▶ [Exercise brief]: Copy every line from the data below in which the string "none" can be found.

▶ [Dataset content]:
========================================================================

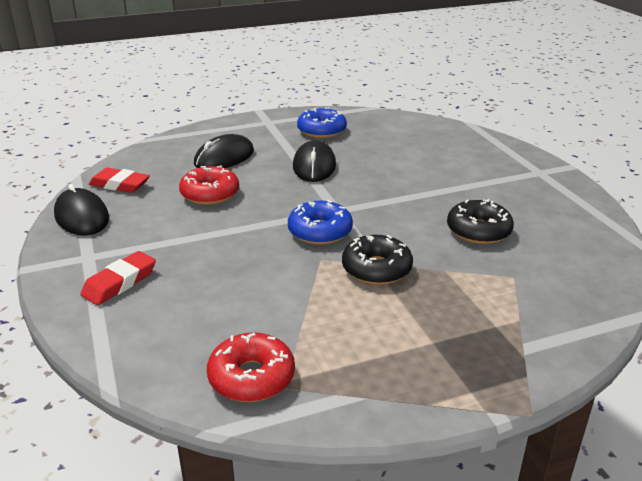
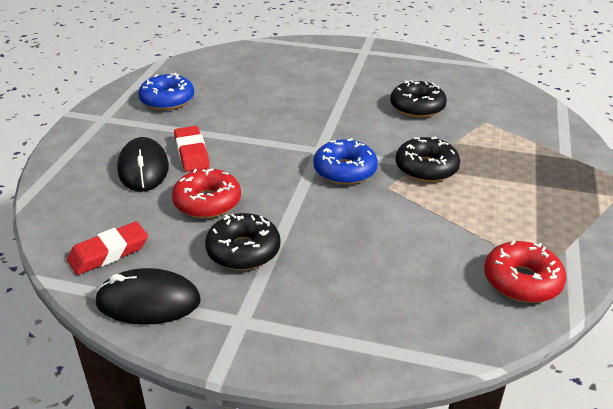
camera: 55 degrees left, 5 degrees up
(120, 283) = (316, 312): red eraser -> red eraser (192, 153)
(166, 228) = (243, 250): none -> black donut
(314, 166) = (229, 130): black mouse -> none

========================================================================

▶ [Exercise answer]:
(166, 228) = (243, 250): none -> black donut
(314, 166) = (229, 130): black mouse -> none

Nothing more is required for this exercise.